→ **Short problem**:
Reproduce the rows below verbatim, starting with the first row and ending with the row that contains "gray arrow: moved 25 px left, 14 px up", with both of those rows included.

#### Records supplied

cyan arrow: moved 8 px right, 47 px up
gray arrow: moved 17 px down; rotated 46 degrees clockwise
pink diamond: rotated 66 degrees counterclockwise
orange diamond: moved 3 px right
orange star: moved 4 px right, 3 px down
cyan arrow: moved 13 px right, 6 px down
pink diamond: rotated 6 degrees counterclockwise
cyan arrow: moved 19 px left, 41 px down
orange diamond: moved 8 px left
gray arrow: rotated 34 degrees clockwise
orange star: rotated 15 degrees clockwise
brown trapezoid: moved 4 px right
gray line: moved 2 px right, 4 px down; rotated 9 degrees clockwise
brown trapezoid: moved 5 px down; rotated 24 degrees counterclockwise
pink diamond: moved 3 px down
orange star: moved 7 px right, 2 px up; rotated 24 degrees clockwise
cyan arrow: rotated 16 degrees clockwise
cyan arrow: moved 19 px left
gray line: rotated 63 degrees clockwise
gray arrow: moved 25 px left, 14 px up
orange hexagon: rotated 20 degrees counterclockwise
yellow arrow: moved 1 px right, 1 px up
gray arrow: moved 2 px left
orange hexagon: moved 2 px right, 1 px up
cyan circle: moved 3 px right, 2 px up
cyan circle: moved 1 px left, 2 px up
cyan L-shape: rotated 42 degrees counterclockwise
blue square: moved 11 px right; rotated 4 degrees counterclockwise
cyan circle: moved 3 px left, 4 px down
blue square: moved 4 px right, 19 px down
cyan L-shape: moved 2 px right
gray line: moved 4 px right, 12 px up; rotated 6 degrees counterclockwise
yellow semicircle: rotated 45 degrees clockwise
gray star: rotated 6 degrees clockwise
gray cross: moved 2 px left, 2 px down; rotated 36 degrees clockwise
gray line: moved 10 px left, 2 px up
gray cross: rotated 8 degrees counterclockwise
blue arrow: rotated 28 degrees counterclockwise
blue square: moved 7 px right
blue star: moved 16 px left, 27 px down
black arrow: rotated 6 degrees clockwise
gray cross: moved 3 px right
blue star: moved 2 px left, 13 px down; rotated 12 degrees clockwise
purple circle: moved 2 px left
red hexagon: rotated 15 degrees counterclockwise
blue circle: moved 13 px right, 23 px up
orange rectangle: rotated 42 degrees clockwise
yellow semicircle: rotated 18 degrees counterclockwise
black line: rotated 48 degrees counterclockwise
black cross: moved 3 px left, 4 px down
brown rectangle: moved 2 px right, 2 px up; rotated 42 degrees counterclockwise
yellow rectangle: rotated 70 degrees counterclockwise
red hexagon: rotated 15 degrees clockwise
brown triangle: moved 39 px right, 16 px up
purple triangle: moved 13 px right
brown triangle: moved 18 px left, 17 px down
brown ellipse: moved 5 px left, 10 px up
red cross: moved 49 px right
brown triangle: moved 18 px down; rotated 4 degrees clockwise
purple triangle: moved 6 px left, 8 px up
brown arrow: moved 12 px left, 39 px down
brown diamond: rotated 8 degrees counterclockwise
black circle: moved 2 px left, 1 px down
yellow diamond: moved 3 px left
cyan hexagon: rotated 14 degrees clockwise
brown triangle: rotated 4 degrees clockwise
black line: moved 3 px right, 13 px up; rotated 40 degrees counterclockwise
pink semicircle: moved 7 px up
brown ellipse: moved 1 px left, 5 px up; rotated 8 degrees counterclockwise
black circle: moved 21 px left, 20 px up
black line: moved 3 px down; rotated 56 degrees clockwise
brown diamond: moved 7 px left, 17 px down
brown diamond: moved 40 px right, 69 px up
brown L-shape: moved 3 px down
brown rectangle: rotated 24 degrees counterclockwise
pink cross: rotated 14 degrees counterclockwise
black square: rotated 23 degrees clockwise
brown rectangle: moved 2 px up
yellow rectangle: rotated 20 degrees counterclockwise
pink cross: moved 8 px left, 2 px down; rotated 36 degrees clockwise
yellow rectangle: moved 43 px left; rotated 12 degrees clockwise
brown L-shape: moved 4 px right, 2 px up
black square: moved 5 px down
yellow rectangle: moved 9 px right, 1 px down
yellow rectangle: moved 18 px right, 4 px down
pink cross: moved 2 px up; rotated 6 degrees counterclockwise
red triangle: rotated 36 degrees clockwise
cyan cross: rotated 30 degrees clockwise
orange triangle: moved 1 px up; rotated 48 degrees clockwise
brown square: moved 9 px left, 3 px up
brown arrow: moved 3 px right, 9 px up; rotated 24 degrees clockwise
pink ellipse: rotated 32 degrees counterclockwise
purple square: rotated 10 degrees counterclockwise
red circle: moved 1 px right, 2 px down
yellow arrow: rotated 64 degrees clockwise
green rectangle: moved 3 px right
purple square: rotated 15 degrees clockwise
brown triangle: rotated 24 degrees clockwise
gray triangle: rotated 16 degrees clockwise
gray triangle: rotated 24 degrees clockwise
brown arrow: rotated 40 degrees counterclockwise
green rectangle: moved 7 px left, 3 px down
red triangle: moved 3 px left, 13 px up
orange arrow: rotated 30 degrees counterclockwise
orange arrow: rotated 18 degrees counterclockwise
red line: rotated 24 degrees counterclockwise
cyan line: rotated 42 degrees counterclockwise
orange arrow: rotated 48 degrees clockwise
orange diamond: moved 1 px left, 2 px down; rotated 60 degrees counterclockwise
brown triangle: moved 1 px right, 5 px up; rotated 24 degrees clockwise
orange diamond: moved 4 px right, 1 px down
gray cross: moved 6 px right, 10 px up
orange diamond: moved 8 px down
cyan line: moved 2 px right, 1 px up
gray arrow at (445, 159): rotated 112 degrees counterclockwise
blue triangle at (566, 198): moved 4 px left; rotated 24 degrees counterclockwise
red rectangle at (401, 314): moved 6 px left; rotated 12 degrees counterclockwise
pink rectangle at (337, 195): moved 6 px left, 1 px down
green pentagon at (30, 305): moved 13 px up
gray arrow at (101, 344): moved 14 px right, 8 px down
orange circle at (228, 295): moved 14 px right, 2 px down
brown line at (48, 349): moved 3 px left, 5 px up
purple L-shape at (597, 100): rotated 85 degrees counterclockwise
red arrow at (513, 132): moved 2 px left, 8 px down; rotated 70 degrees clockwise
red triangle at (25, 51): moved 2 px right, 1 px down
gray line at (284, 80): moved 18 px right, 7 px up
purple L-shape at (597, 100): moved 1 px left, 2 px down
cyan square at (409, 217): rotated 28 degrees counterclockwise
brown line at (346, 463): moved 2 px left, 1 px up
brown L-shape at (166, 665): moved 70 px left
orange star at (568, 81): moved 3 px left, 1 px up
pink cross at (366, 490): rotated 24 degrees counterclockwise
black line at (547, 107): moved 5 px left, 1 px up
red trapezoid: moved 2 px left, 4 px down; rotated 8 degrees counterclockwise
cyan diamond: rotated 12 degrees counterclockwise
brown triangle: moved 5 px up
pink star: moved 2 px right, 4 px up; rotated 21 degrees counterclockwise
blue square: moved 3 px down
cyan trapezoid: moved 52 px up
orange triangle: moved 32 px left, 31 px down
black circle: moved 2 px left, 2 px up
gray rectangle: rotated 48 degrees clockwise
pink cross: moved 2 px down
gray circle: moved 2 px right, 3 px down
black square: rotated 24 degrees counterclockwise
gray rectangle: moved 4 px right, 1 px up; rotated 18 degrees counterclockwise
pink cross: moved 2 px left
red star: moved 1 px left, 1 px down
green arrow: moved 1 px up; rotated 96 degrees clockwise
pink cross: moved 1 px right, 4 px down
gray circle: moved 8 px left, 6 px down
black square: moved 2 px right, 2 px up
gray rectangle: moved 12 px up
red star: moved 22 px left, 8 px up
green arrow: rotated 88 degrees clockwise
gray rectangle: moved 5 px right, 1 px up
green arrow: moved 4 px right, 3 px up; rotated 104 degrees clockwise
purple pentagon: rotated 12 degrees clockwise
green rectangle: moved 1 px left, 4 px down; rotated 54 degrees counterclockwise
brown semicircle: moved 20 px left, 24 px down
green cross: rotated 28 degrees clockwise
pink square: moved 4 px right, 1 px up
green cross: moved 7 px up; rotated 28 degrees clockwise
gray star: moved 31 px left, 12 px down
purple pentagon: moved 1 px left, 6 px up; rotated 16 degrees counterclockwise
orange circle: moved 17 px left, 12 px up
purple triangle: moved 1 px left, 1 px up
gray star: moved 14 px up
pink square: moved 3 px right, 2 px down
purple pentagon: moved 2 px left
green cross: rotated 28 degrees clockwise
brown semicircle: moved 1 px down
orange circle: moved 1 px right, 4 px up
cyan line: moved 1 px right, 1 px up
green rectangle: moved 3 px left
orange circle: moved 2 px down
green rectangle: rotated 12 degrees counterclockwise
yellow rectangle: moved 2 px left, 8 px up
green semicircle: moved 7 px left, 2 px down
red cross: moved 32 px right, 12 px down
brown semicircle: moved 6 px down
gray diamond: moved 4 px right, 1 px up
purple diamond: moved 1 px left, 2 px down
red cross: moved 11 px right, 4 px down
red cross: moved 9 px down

########

→ **Result**:
cyan arrow: moved 8 px right, 47 px up
gray arrow: moved 17 px down; rotated 46 degrees clockwise
pink diamond: rotated 66 degrees counterclockwise
orange diamond: moved 3 px right
orange star: moved 4 px right, 3 px down
cyan arrow: moved 13 px right, 6 px down
pink diamond: rotated 6 degrees counterclockwise
cyan arrow: moved 19 px left, 41 px down
orange diamond: moved 8 px left
gray arrow: rotated 34 degrees clockwise
orange star: rotated 15 degrees clockwise
brown trapezoid: moved 4 px right
gray line: moved 2 px right, 4 px down; rotated 9 degrees clockwise
brown trapezoid: moved 5 px down; rotated 24 degrees counterclockwise
pink diamond: moved 3 px down
orange star: moved 7 px right, 2 px up; rotated 24 degrees clockwise
cyan arrow: rotated 16 degrees clockwise
cyan arrow: moved 19 px left
gray line: rotated 63 degrees clockwise
gray arrow: moved 25 px left, 14 px up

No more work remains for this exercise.